---------- DATA RECORDS ----------

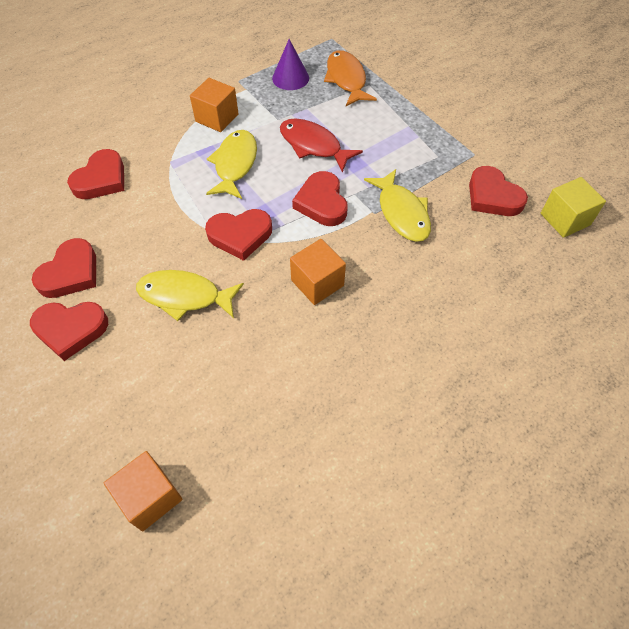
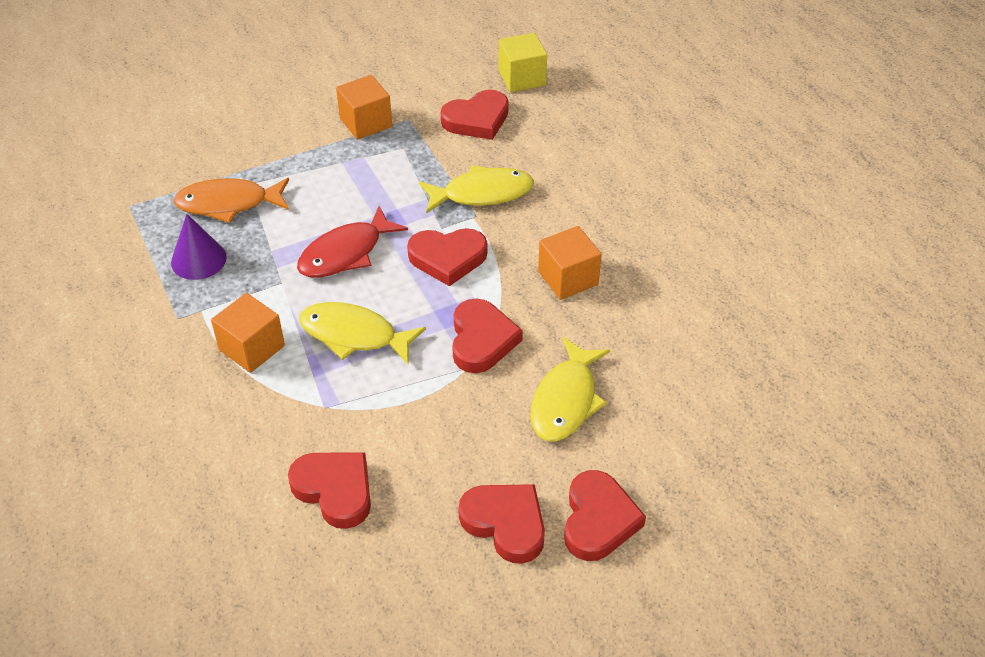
camera: 80 degrees left, 10 degrees down
(150, 497) = (816, 441): orange cube -> orange cube (366, 122)

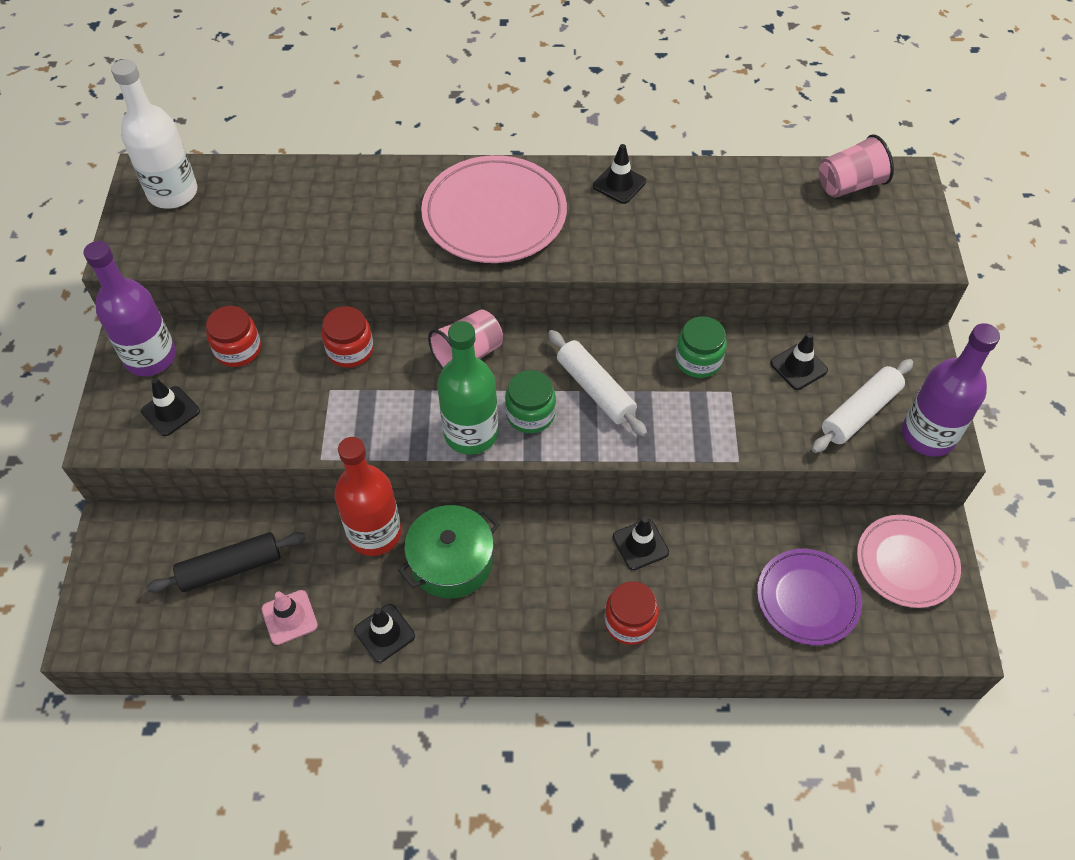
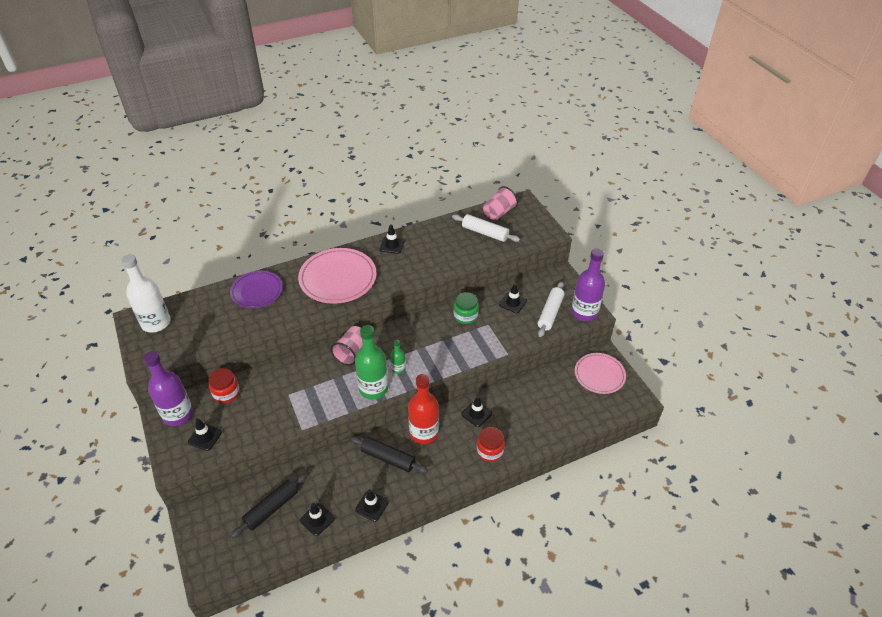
camera: 25 degrees left, 10 degrees down
(289, 617) = (317, 519): pink traffic cone -> black traffic cone
(350, 350) = (288, 371): red jar -> none
(374, 533) = (341, 460): red bottle -> red bottle (424, 433)
(451, 562) = (388, 458): green pot -> black rolling pin
(530, 414) = (398, 369): green jar -> green bottle
(595, 389) = (424, 346): white rolling pin -> white rolling pin (485, 233)
(807, 598) = (565, 407): purple plate -> purple plate (257, 291)

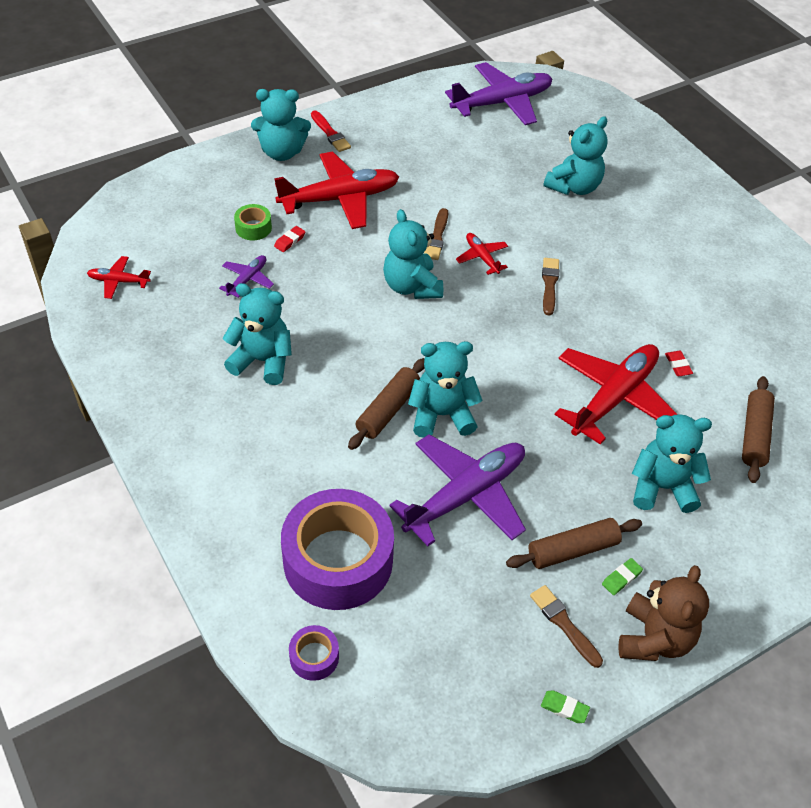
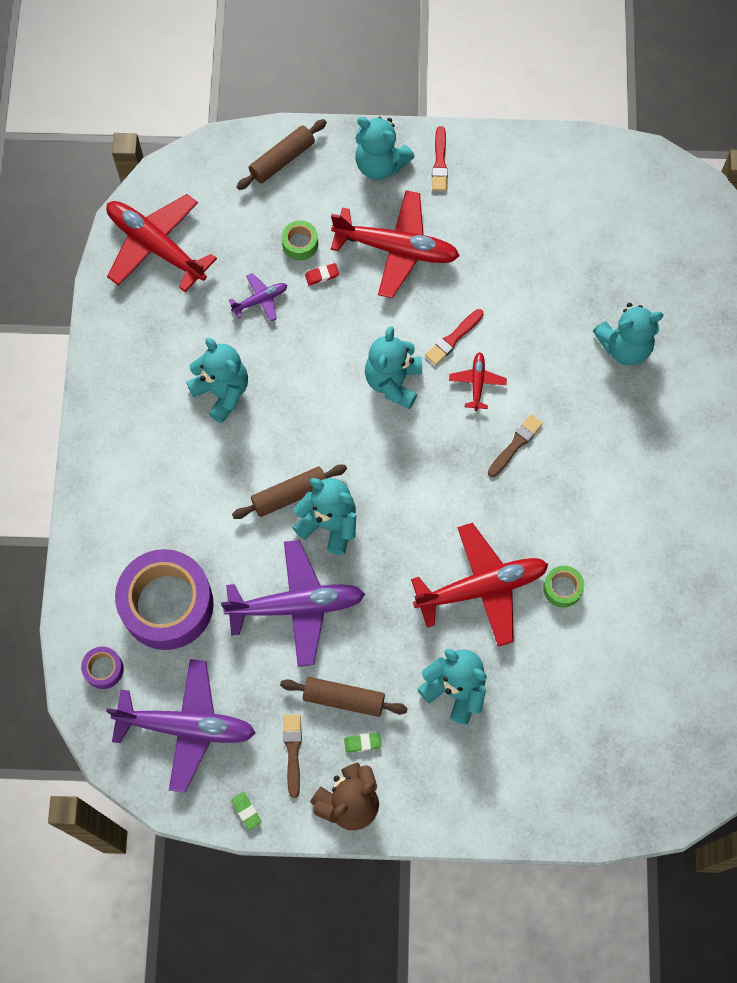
camera: 35 degrees right, 20 degrees up
(118, 281) = (156, 246): red plane -> red plane, size x2.13
(437, 237) = (453, 338): brown brush -> red brush
(502, 102) = (635, 204): purple plane -> purple plane (187, 727)
(678, 365) = (562, 588): red eraser -> green tape
(754, 435) = (571, 689): brown rolling pin -> brown rolling pin (282, 159)

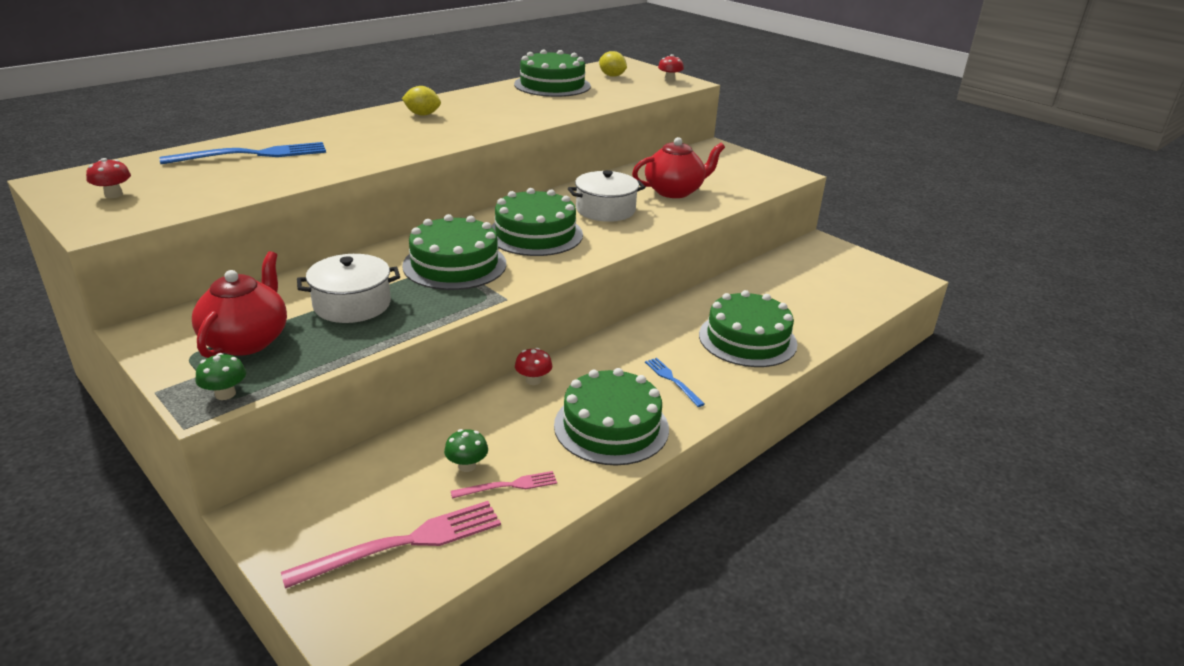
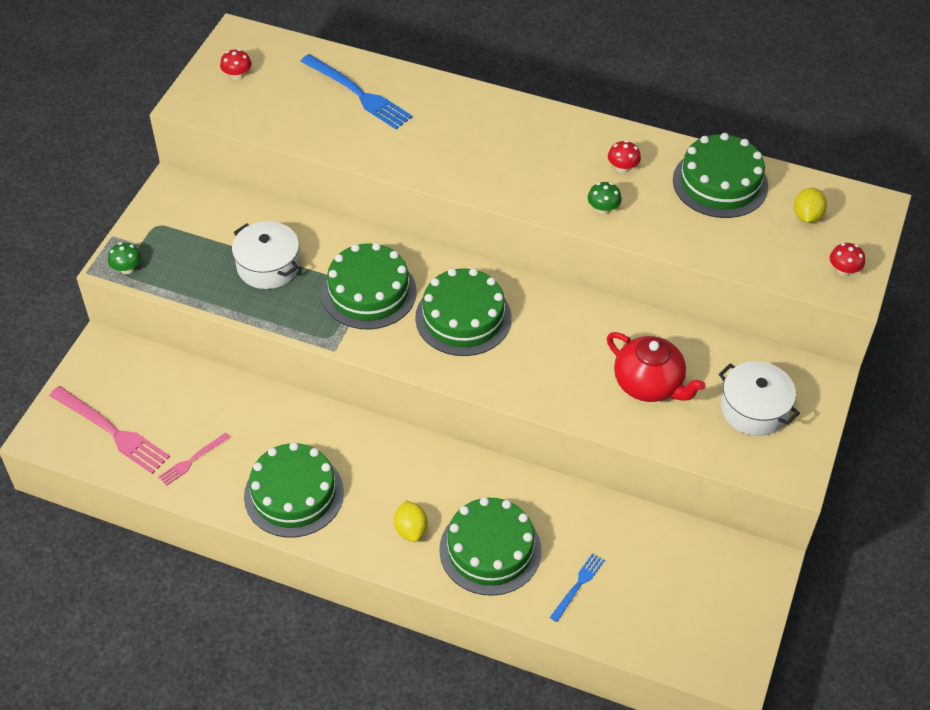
camera: 65 degrees right, 20 degrees up
(247, 340) = (189, 241): red teapot -> none
(422, 114) = (537, 136): yellow lemon -> yellow lemon (411, 530)
(467, 466) = (201, 427): green mushroom -> green mushroom (603, 209)
(508, 486) = (192, 460): pink fork -> pink fork turned 90 degrees clockwise
(533, 380) = (326, 419): red mushroom -> red mushroom (622, 168)
(605, 210) = (556, 346): white pot -> white pot (754, 409)
(672, 380) = (383, 513): blue fork -> blue fork (578, 585)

----------

THE PROBLEM — Your answer must be the line containing "(422, 114) = (537, 136): yellow" through the last line above, copied exactly, with nothing added.

SOLUTION TO THIS PROBLEM —
(422, 114) = (537, 136): yellow lemon -> yellow lemon (411, 530)
(467, 466) = (201, 427): green mushroom -> green mushroom (603, 209)
(508, 486) = (192, 460): pink fork -> pink fork turned 90 degrees clockwise
(533, 380) = (326, 419): red mushroom -> red mushroom (622, 168)
(605, 210) = (556, 346): white pot -> white pot (754, 409)
(672, 380) = (383, 513): blue fork -> blue fork (578, 585)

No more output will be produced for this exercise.